What's needed is an exact copy of all the data below, without pictures.

Record excerpts below:

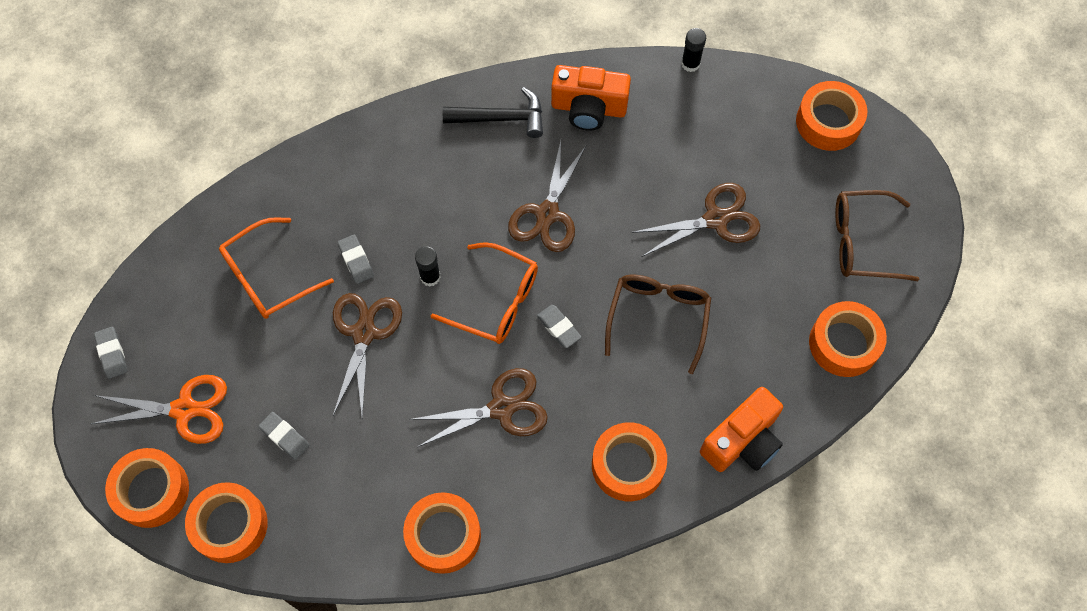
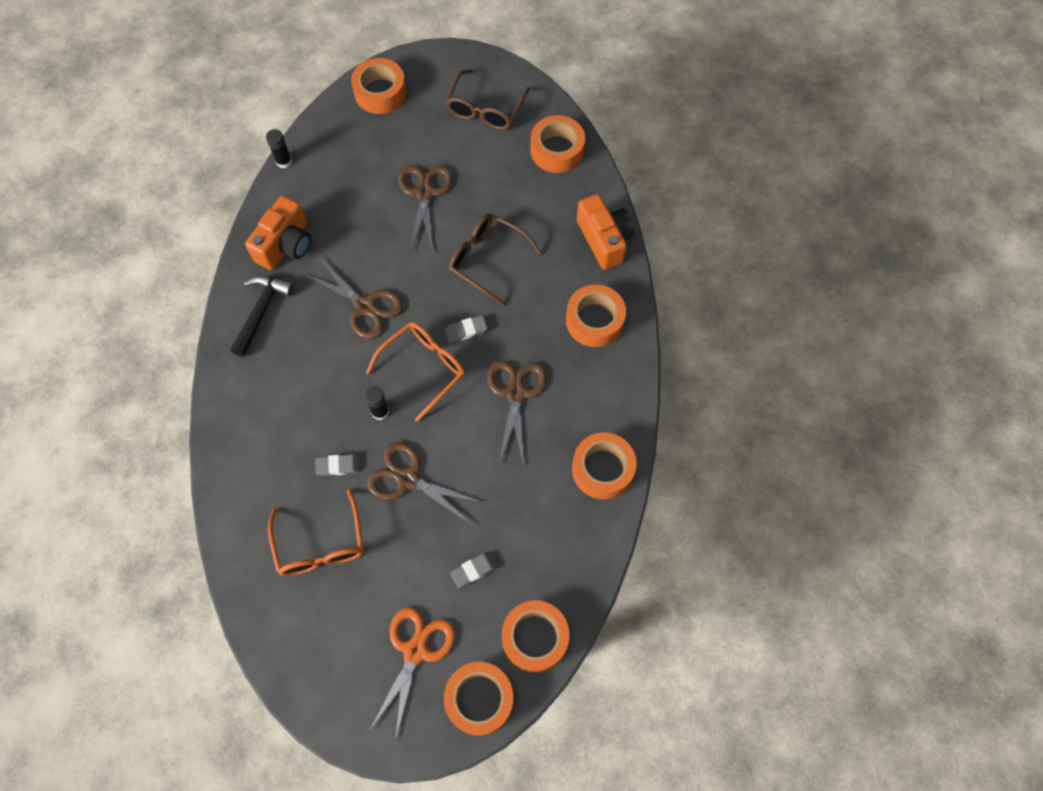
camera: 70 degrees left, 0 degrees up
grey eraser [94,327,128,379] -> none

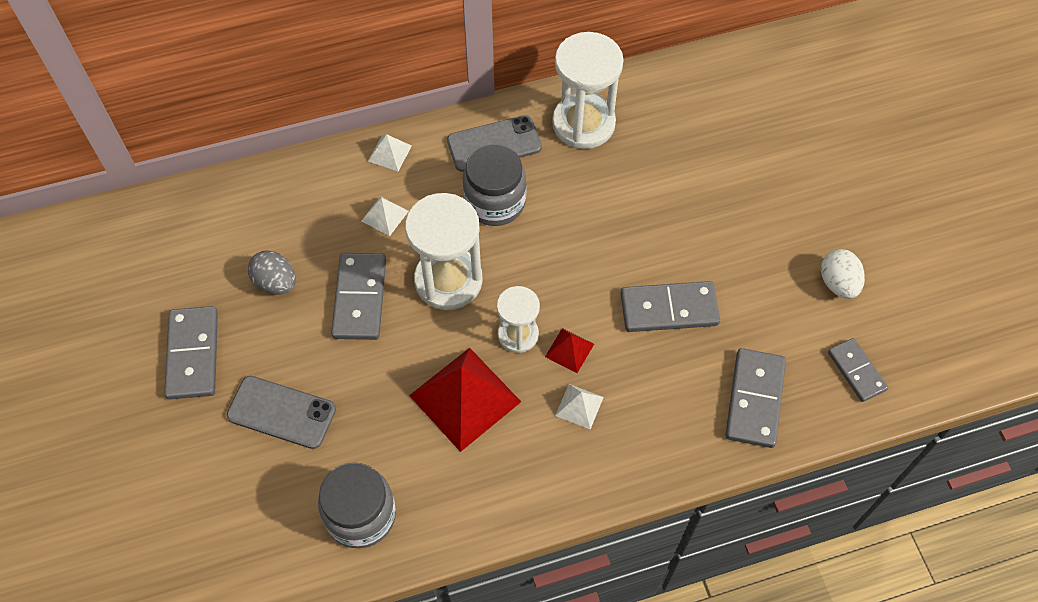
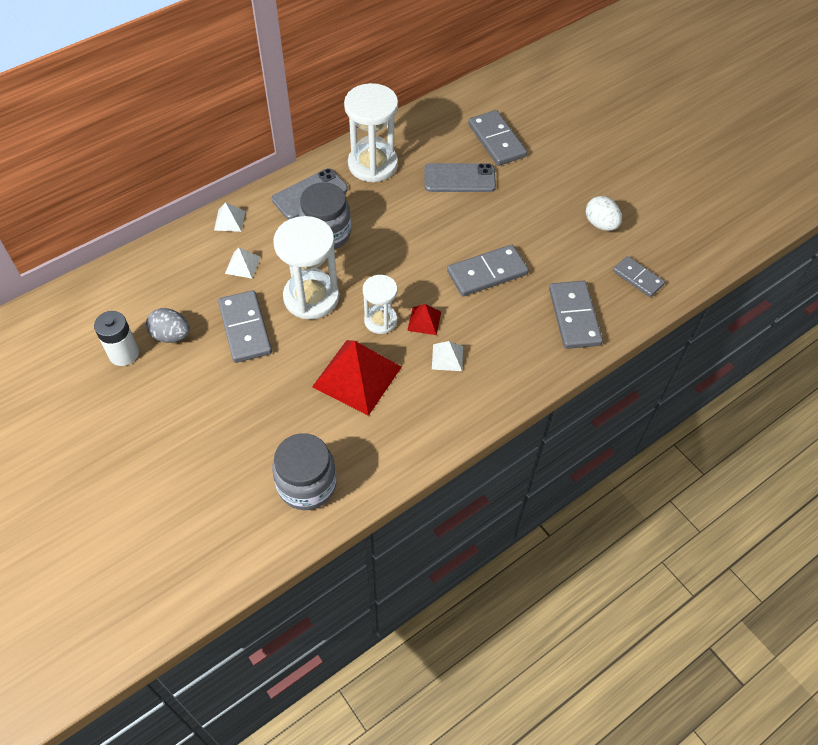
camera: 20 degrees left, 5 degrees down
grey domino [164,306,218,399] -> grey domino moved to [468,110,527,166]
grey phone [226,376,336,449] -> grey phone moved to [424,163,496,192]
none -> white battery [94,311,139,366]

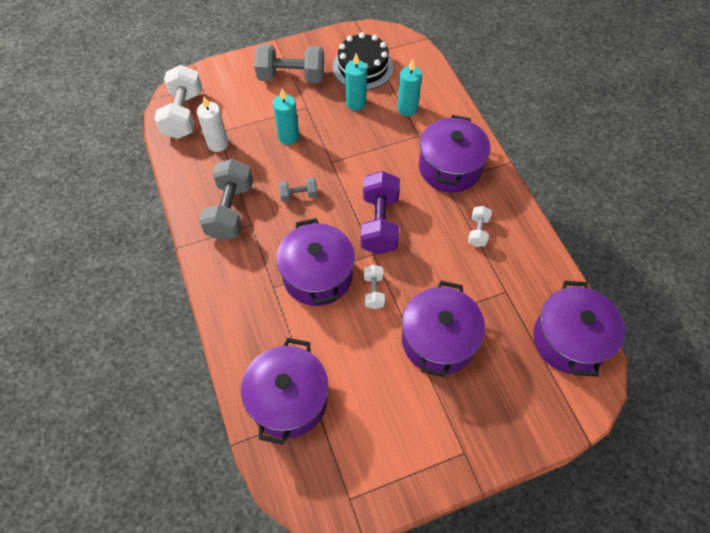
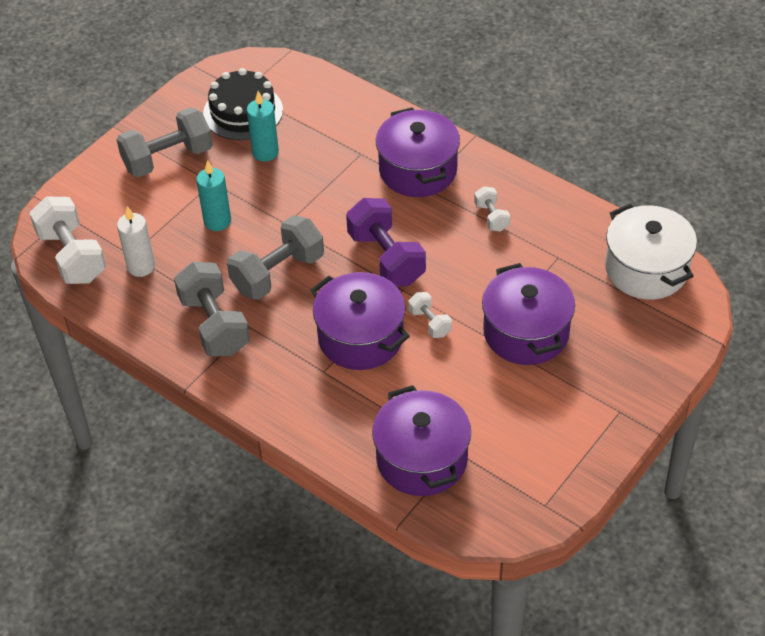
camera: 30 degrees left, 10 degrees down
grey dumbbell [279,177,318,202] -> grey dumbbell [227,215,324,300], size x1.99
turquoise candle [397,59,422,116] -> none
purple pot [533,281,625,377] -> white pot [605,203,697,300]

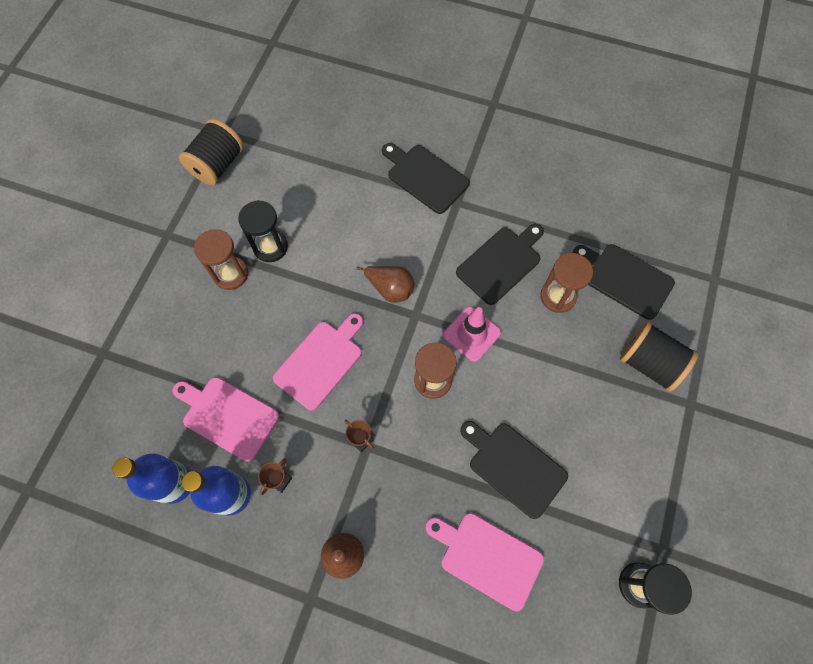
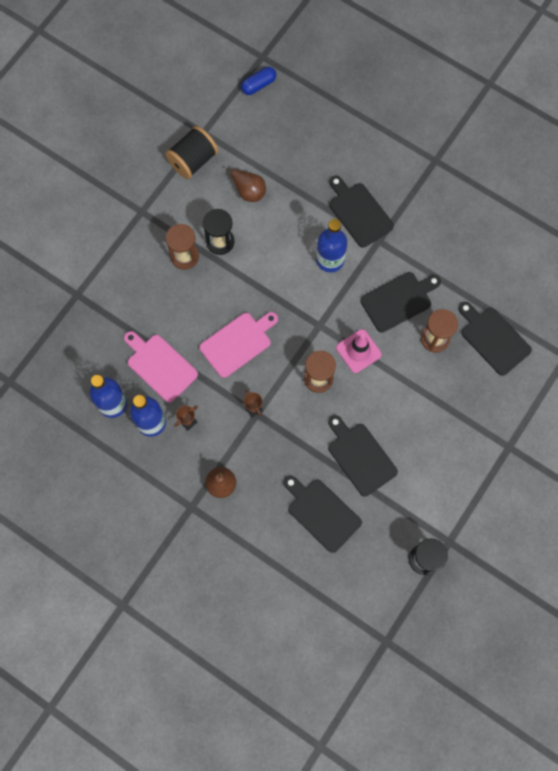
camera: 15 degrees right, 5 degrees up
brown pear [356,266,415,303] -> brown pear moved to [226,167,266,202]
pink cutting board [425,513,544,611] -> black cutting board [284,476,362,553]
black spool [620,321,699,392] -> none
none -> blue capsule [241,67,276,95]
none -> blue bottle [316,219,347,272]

End of Record excerpts.

## [Final answer]
camera: 70 degrees left, 0 degrees up
grey eraser [94,327,128,379] -> none

camera: 20 degrees left, 5 degrees down
grey domino [164,306,218,399] -> grey domino moved to [468,110,527,166]
grey phone [226,376,336,449] -> grey phone moved to [424,163,496,192]
none -> white battery [94,311,139,366]

camera: 30 degrees left, 10 degrees down
grey dumbbell [279,177,318,202] -> grey dumbbell [227,215,324,300], size x1.99
turquoise candle [397,59,422,116] -> none
purple pot [533,281,625,377] -> white pot [605,203,697,300]

camera: 15 degrees right, 5 degrees up
brown pear [356,266,415,303] -> brown pear moved to [226,167,266,202]
pink cutting board [425,513,544,611] -> black cutting board [284,476,362,553]
black spool [620,321,699,392] -> none
none -> blue capsule [241,67,276,95]
none -> blue bottle [316,219,347,272]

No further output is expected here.